(Beginning of Data under study)
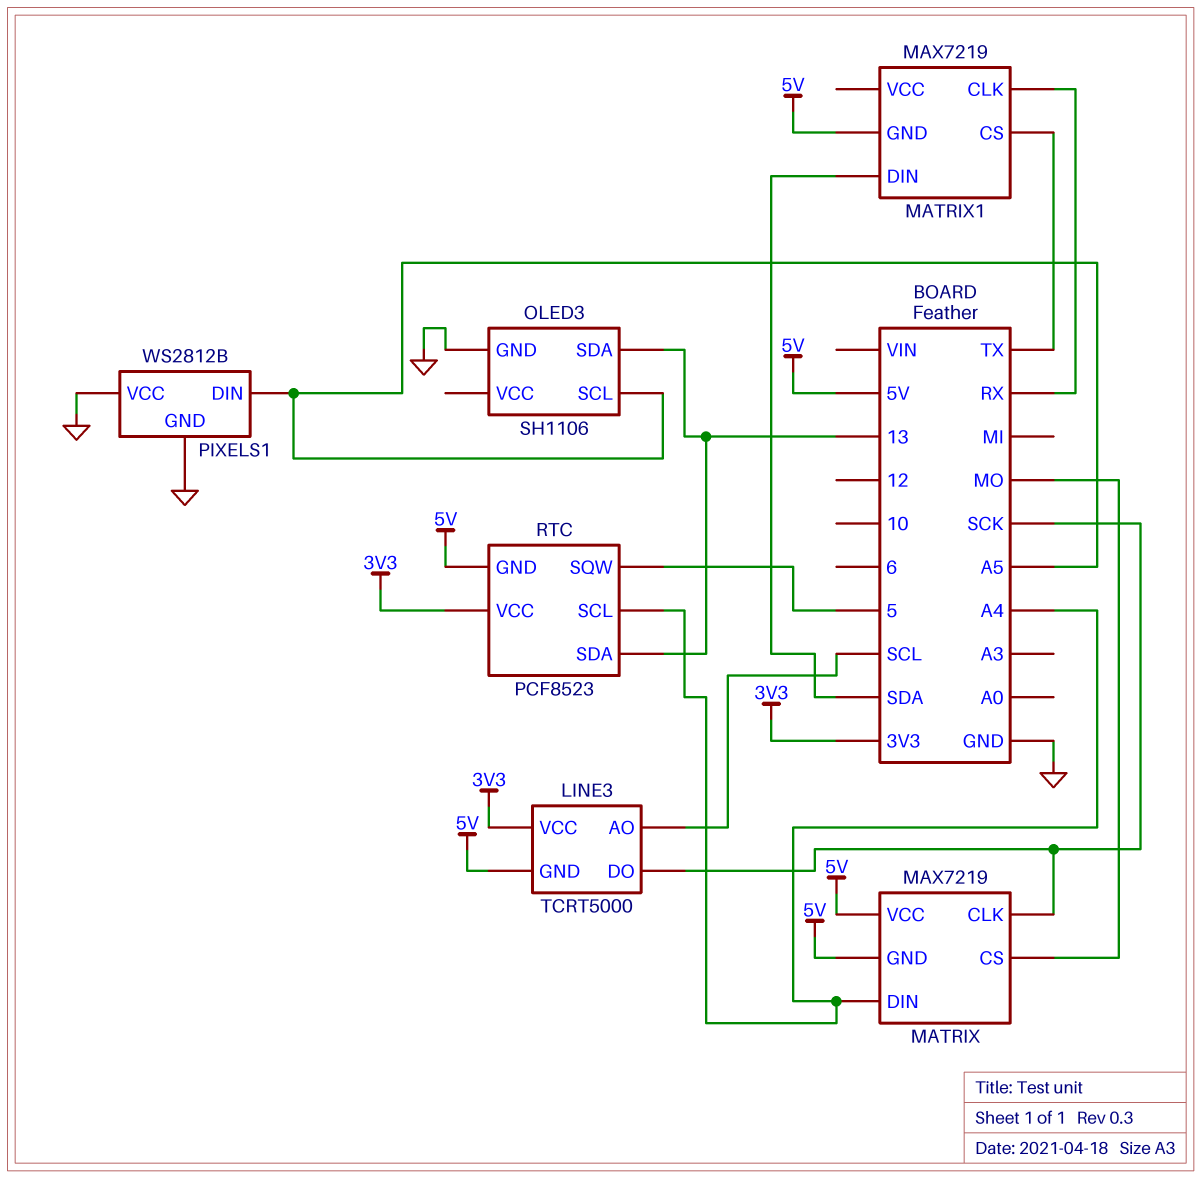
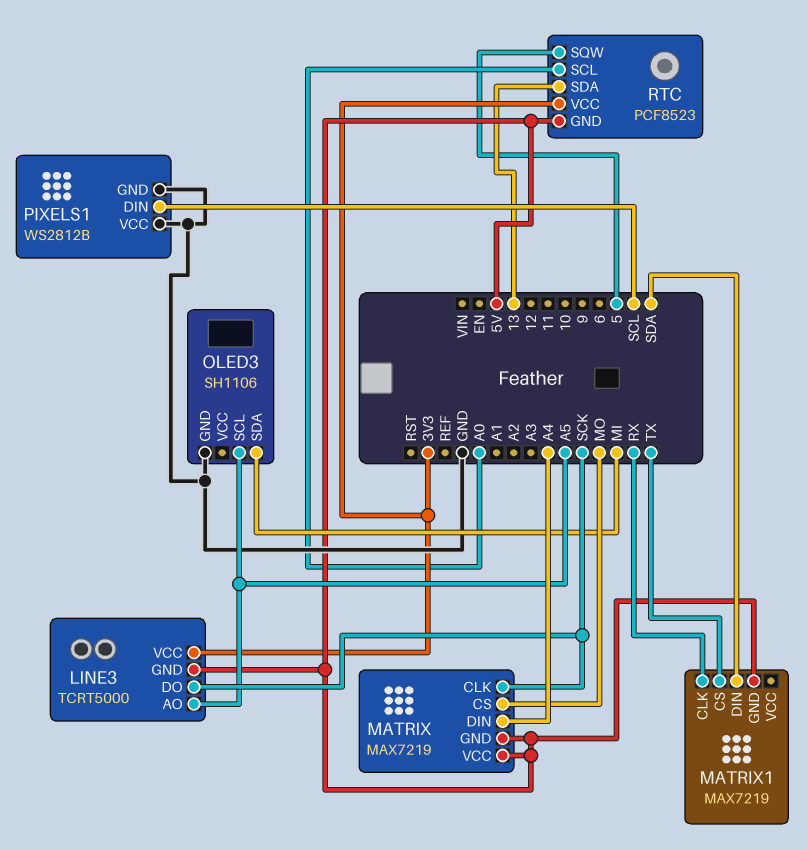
LINE3 pin AO: SCL -> A5
OLED3 pin SDA: 13 -> MI
PIXELS1 pin DIN: A5 -> SCL
RTC pin SCL: A4 -> A0

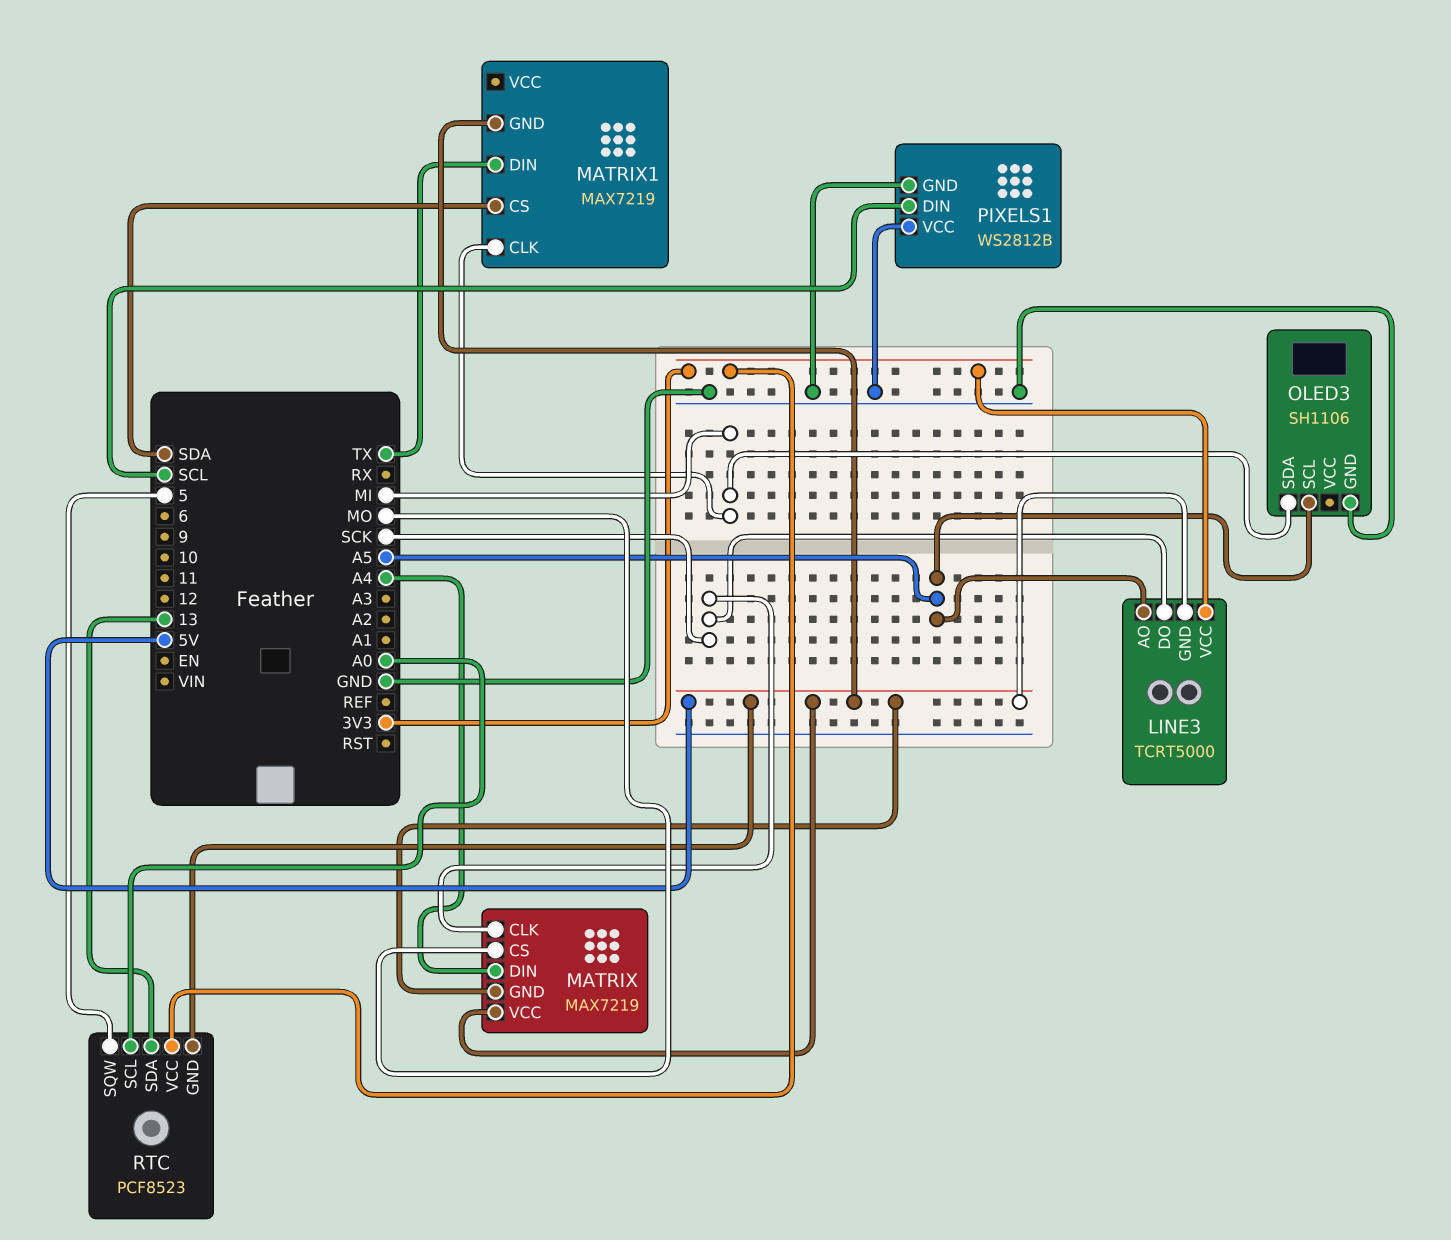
MATRIX1 pin CLK: RX -> MI
MATRIX1 pin CS: TX -> SDA
MATRIX1 pin DIN: SDA -> TX

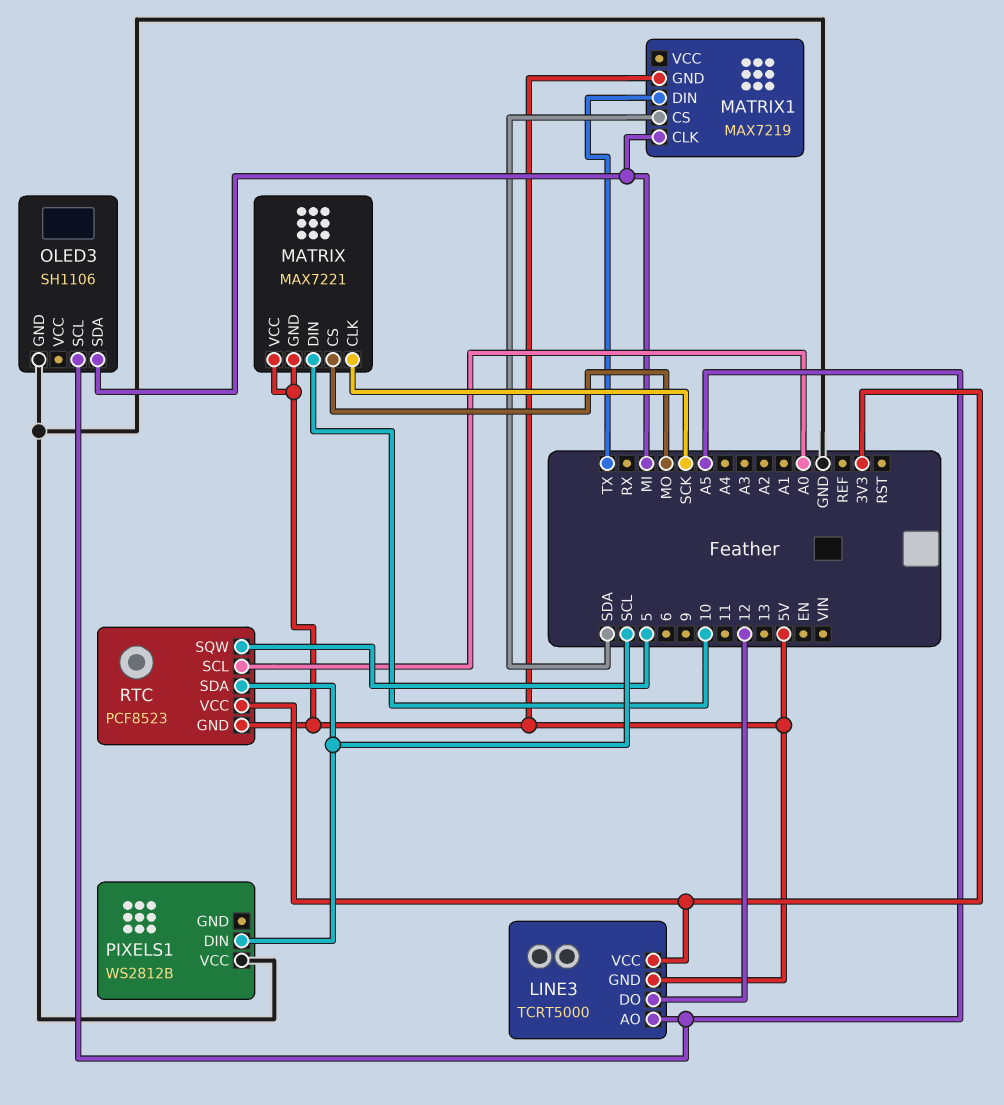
LINE3 pin DO: SCK -> 12
MATRIX: MAX7219 -> MAX7221
MATRIX pin DIN: A4 -> 10
PIXELS1 pin GND: GND -> none
RTC pin SDA: 13 -> SCL

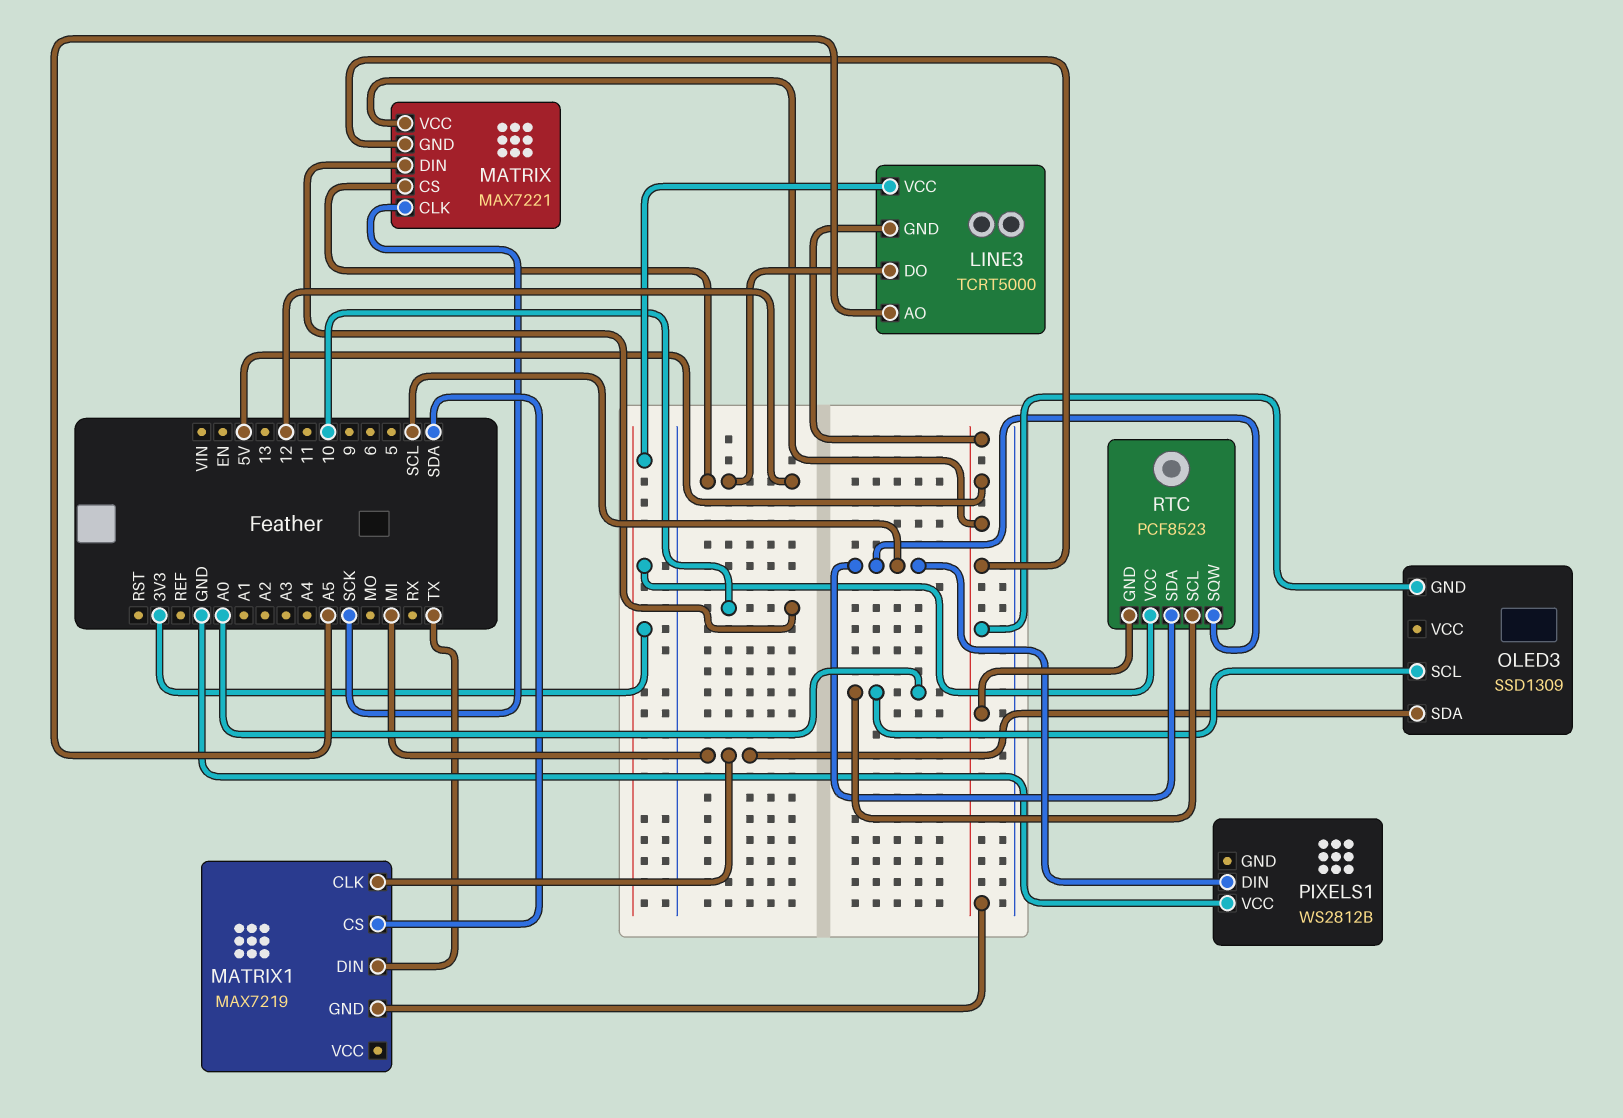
MATRIX pin CS: MO -> 12
OLED3: SH1106 -> SSD1309
OLED3 pin GND: GND -> 5V
OLED3 pin SCL: A5 -> A0
RTC pin SQW: 5 -> SCL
(End of Data under study)
What the task asks
Reproduce verbatim the stretch of lines beginning with the one containing "OLED3: SH1106 -> SSD1309" and ending at the close of the entries above.

Exercise answer
OLED3: SH1106 -> SSD1309
OLED3 pin GND: GND -> 5V
OLED3 pin SCL: A5 -> A0
RTC pin SQW: 5 -> SCL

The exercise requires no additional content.